_WHAT IS EXPECTED_. Print the whole listing again exactly, keeping no pictures in it.

*** Opening RECORDED INFORMATION ***

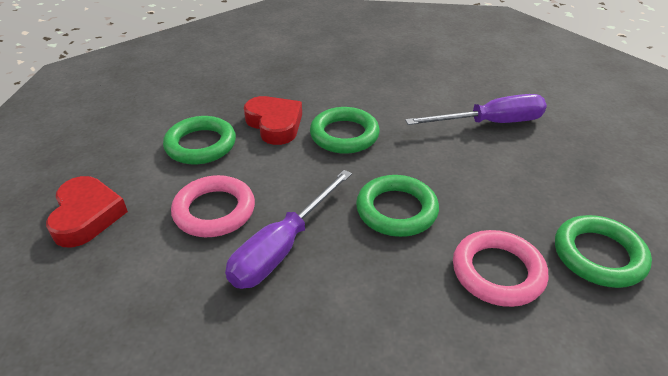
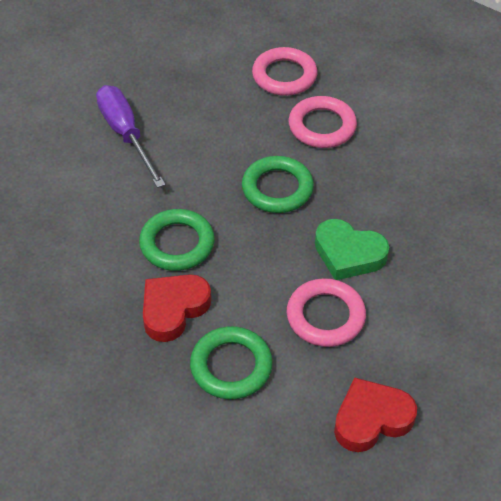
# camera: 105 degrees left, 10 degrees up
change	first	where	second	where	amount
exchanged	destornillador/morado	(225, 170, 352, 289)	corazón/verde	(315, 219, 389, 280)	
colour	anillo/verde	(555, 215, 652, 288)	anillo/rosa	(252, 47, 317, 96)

*** Closing RECORDED INFORMATION ***

_RESULT FOR THIS EXERCISE_.
# camera: 105 degrees left, 10 degrees up
change	first	where	second	where	amount
exchanged	destornillador/morado	(225, 170, 352, 289)	corazón/verde	(315, 219, 389, 280)	
colour	anillo/verde	(555, 215, 652, 288)	anillo/rosa	(252, 47, 317, 96)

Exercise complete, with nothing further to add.